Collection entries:
# # # #
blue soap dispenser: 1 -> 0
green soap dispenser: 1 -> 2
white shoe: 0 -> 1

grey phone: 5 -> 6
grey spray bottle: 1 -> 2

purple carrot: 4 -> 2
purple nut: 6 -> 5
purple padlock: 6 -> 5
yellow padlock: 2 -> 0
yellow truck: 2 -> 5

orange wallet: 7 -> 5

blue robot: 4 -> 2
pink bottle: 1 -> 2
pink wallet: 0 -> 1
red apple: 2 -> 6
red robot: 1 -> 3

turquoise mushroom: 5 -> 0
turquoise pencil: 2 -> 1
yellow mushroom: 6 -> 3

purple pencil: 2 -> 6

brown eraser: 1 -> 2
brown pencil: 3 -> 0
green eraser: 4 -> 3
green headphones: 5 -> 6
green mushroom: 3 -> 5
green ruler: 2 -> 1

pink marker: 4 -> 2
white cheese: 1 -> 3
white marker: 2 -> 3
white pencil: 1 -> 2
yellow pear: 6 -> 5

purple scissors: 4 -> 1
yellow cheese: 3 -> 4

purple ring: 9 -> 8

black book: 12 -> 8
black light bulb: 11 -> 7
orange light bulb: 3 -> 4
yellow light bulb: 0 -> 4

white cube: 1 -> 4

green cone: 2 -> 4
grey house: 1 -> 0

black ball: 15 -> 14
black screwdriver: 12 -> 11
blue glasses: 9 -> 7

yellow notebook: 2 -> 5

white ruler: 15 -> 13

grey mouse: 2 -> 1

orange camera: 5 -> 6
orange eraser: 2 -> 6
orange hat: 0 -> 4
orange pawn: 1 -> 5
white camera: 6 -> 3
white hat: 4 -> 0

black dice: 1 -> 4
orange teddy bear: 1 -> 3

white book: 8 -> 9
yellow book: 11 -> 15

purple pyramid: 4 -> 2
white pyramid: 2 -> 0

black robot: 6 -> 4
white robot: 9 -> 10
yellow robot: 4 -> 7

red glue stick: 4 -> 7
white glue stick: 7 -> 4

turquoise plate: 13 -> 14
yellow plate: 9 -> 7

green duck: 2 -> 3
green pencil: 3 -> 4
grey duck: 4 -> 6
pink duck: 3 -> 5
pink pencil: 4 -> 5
# # # #
Could you reproduce all of the entries above exactly?

● **Solution**:
blue soap dispenser: 1 -> 0
green soap dispenser: 1 -> 2
white shoe: 0 -> 1

grey phone: 5 -> 6
grey spray bottle: 1 -> 2

purple carrot: 4 -> 2
purple nut: 6 -> 5
purple padlock: 6 -> 5
yellow padlock: 2 -> 0
yellow truck: 2 -> 5

orange wallet: 7 -> 5

blue robot: 4 -> 2
pink bottle: 1 -> 2
pink wallet: 0 -> 1
red apple: 2 -> 6
red robot: 1 -> 3

turquoise mushroom: 5 -> 0
turquoise pencil: 2 -> 1
yellow mushroom: 6 -> 3

purple pencil: 2 -> 6

brown eraser: 1 -> 2
brown pencil: 3 -> 0
green eraser: 4 -> 3
green headphones: 5 -> 6
green mushroom: 3 -> 5
green ruler: 2 -> 1

pink marker: 4 -> 2
white cheese: 1 -> 3
white marker: 2 -> 3
white pencil: 1 -> 2
yellow pear: 6 -> 5

purple scissors: 4 -> 1
yellow cheese: 3 -> 4

purple ring: 9 -> 8

black book: 12 -> 8
black light bulb: 11 -> 7
orange light bulb: 3 -> 4
yellow light bulb: 0 -> 4

white cube: 1 -> 4

green cone: 2 -> 4
grey house: 1 -> 0

black ball: 15 -> 14
black screwdriver: 12 -> 11
blue glasses: 9 -> 7

yellow notebook: 2 -> 5

white ruler: 15 -> 13

grey mouse: 2 -> 1

orange camera: 5 -> 6
orange eraser: 2 -> 6
orange hat: 0 -> 4
orange pawn: 1 -> 5
white camera: 6 -> 3
white hat: 4 -> 0

black dice: 1 -> 4
orange teddy bear: 1 -> 3

white book: 8 -> 9
yellow book: 11 -> 15

purple pyramid: 4 -> 2
white pyramid: 2 -> 0

black robot: 6 -> 4
white robot: 9 -> 10
yellow robot: 4 -> 7

red glue stick: 4 -> 7
white glue stick: 7 -> 4

turquoise plate: 13 -> 14
yellow plate: 9 -> 7

green duck: 2 -> 3
green pencil: 3 -> 4
grey duck: 4 -> 6
pink duck: 3 -> 5
pink pencil: 4 -> 5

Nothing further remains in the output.